▶ [What is required]:
Reproduce the data from its start through the line containing "17: (77, 533)", renaming "point_idx" to "point_index" and leaving everything else unchanged.

***** Dataset records *****

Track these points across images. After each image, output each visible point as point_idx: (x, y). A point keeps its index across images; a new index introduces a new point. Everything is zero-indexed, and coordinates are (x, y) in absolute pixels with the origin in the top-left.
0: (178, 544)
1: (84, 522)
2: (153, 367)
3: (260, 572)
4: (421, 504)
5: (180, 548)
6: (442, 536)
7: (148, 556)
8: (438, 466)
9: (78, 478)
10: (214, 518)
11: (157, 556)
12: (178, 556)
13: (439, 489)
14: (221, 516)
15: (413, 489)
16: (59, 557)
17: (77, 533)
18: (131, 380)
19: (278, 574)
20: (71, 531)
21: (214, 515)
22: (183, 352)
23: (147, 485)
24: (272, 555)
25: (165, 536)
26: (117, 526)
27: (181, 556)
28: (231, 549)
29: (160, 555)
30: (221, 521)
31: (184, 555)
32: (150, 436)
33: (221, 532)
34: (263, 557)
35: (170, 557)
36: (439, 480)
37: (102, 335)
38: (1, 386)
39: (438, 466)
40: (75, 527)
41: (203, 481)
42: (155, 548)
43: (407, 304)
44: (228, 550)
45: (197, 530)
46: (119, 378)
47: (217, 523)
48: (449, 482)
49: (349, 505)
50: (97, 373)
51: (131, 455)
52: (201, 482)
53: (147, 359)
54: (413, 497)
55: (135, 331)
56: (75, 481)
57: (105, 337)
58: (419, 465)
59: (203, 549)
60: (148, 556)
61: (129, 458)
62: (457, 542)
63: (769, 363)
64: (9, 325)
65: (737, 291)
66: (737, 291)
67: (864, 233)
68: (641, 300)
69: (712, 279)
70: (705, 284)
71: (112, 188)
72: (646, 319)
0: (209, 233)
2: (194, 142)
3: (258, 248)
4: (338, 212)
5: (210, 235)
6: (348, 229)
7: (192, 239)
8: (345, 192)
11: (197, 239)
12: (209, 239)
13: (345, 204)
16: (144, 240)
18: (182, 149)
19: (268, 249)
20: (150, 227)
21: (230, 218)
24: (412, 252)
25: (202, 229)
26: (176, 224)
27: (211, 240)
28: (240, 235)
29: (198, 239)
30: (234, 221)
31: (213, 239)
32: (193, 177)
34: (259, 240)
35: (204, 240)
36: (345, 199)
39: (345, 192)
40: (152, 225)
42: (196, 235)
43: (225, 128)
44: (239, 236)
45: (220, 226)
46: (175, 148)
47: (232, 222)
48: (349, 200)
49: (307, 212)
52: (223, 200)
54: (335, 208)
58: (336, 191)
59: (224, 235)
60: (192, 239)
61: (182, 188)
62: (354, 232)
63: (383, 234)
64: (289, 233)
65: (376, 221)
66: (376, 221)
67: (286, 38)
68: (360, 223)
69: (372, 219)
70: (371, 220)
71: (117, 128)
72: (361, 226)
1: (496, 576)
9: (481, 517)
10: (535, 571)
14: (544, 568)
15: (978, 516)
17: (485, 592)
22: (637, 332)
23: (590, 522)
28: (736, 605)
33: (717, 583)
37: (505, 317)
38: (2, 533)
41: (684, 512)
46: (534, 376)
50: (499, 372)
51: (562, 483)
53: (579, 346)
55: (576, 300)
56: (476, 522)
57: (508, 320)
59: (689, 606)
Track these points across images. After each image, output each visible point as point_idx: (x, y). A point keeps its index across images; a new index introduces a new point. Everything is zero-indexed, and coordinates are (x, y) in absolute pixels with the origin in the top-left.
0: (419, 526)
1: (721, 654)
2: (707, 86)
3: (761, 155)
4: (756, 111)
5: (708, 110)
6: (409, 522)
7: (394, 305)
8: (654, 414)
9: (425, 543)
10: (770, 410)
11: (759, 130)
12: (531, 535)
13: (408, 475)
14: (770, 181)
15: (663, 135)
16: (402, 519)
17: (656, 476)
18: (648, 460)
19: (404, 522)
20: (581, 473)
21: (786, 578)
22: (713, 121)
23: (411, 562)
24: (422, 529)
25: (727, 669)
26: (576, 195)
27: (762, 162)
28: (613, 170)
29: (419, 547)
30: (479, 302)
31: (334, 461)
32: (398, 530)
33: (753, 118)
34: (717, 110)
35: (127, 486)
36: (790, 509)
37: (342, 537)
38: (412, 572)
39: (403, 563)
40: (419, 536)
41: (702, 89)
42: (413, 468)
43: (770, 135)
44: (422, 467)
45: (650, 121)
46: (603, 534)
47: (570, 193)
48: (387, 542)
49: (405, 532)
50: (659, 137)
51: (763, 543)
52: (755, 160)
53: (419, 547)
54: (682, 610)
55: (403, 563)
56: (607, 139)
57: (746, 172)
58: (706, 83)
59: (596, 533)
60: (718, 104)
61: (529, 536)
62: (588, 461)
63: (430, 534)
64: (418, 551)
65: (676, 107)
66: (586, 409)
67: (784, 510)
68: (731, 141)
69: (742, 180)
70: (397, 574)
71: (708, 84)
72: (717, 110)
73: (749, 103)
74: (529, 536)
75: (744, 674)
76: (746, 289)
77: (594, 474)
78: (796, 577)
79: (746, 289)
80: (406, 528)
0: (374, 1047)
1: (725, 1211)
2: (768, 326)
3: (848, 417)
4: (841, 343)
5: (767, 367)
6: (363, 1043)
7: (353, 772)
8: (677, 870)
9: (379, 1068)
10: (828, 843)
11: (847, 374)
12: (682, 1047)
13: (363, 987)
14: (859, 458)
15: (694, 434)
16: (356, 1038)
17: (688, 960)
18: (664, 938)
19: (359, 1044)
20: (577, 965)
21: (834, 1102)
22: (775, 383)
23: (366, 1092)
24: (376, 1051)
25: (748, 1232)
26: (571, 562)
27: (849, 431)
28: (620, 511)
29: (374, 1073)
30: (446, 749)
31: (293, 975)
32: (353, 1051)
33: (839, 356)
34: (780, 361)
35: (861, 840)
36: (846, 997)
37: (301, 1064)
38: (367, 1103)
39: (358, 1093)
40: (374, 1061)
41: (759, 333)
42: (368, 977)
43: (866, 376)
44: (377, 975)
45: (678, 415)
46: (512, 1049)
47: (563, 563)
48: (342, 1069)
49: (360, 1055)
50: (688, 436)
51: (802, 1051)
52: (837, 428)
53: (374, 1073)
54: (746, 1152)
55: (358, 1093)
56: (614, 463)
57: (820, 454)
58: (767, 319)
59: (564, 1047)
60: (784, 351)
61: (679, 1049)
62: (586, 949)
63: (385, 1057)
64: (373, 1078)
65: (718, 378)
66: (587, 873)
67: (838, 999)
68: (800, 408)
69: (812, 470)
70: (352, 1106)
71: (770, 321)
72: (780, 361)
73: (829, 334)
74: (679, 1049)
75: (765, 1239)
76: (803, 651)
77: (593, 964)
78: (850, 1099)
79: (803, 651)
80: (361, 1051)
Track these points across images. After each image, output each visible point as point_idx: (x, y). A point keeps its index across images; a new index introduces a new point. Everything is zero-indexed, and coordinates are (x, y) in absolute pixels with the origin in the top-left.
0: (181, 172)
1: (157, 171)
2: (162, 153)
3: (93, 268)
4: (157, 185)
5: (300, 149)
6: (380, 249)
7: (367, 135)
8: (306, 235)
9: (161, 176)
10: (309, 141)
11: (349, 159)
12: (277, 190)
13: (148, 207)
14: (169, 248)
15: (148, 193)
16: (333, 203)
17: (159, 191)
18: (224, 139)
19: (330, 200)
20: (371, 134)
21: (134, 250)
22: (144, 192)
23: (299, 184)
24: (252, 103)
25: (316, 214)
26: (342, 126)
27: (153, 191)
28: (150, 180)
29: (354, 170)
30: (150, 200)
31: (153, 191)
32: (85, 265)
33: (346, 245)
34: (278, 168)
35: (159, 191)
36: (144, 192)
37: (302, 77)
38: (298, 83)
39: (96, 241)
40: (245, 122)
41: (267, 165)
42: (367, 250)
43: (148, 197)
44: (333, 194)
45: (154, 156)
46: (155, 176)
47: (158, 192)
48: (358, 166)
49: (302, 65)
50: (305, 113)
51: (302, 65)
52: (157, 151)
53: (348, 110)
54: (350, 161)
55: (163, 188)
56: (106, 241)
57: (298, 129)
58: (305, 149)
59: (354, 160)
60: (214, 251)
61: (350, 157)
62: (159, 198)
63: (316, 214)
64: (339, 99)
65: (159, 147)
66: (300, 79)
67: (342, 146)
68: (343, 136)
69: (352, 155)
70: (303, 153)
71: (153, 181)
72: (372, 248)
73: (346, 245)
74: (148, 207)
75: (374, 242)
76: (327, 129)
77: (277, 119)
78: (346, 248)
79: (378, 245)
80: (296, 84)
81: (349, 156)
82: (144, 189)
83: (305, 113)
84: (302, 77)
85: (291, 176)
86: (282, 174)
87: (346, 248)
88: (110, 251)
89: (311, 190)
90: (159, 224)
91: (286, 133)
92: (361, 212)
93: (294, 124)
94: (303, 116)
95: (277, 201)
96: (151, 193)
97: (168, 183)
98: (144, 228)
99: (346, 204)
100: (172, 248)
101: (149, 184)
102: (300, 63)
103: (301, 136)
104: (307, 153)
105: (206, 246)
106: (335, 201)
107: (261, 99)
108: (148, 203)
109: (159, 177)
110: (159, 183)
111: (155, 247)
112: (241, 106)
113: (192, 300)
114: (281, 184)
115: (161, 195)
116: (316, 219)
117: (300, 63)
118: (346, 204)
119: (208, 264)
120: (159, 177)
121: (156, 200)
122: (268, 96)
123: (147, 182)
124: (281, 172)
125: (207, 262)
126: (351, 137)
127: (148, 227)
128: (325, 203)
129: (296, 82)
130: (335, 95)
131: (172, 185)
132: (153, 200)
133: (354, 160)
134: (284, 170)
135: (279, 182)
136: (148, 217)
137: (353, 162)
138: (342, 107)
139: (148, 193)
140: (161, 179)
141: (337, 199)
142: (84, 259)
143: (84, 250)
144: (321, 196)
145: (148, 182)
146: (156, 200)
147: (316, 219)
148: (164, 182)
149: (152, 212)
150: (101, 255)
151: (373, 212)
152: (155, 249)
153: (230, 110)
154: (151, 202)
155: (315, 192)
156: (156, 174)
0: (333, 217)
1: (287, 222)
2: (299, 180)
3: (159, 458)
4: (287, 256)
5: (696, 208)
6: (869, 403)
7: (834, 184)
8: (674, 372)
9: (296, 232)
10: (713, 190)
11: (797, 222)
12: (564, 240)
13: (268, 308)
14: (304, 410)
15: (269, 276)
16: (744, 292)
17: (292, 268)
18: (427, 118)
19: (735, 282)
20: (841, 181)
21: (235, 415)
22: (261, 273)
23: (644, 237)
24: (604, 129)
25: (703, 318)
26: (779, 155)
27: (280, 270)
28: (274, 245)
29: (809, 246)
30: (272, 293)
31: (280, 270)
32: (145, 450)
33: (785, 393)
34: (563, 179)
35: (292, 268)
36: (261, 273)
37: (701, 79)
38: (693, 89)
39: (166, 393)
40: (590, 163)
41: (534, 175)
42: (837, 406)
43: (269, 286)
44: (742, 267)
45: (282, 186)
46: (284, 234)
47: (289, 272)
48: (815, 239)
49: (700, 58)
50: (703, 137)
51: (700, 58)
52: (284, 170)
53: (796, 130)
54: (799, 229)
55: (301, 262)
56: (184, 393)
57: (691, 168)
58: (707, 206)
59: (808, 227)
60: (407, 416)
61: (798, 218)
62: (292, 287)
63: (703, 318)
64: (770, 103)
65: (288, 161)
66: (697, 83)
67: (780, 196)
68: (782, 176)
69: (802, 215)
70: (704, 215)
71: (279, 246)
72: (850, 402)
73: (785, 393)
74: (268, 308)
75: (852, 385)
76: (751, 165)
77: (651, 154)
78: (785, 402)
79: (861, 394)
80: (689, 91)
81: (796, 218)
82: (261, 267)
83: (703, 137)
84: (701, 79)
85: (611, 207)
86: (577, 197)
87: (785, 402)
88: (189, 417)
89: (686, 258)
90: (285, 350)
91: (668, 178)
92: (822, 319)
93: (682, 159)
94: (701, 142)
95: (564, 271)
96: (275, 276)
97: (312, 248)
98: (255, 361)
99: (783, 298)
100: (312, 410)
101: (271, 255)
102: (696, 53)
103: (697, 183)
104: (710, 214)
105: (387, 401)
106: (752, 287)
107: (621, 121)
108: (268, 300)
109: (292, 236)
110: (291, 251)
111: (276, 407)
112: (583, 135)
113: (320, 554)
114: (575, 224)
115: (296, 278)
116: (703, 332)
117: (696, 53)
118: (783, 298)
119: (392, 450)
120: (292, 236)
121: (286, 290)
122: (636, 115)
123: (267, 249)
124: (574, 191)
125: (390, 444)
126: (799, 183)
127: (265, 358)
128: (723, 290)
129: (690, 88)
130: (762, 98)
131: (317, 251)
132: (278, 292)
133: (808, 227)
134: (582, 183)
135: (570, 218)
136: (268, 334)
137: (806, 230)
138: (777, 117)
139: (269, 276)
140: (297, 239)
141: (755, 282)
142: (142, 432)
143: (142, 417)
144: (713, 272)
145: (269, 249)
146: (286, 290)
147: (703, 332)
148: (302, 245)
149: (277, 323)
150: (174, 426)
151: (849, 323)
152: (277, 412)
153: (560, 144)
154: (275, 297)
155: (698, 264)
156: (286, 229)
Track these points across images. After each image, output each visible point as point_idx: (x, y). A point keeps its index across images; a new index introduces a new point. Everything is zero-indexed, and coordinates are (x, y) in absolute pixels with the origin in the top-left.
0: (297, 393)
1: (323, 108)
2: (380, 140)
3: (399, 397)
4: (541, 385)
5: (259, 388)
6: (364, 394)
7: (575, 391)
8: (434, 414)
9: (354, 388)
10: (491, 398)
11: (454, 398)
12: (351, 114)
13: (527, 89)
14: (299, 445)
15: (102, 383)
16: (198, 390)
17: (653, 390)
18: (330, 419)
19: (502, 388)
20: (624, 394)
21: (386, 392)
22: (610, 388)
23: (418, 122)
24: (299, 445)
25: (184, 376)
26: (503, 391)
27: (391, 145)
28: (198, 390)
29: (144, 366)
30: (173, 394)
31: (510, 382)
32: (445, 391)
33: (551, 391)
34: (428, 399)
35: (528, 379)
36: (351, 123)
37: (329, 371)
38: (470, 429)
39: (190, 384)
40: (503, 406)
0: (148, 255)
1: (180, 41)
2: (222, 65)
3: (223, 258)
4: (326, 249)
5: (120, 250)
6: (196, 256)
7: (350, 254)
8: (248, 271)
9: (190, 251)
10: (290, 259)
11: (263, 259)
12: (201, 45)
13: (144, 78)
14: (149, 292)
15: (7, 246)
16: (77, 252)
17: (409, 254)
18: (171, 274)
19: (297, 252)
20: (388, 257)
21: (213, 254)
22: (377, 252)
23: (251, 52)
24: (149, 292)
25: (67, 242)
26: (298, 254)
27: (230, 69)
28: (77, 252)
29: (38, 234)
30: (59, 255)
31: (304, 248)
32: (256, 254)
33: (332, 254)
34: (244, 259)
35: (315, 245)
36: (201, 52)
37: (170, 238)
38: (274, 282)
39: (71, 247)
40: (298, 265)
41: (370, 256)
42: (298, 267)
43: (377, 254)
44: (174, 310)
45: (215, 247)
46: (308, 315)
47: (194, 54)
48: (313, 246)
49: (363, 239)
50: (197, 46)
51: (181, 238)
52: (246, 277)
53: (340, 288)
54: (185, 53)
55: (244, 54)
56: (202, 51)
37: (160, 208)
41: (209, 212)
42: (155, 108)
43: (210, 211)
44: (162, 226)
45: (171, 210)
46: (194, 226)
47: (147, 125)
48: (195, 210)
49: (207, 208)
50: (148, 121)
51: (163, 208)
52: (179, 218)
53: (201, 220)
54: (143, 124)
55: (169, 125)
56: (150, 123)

*****

▶ [Final result]:
Track these points across images. After each image, output each visible point as point_index: (x, y). A point keeps its index across images; a new index introduces a new point. Everything is zero-indexed, and coordinates are (x, y) in absolute pixels with the origin in the top-left.
0: (178, 544)
1: (84, 522)
2: (153, 367)
3: (260, 572)
4: (421, 504)
5: (180, 548)
6: (442, 536)
7: (148, 556)
8: (438, 466)
9: (78, 478)
10: (214, 518)
11: (157, 556)
12: (178, 556)
13: (439, 489)
14: (221, 516)
15: (413, 489)
16: (59, 557)
17: (77, 533)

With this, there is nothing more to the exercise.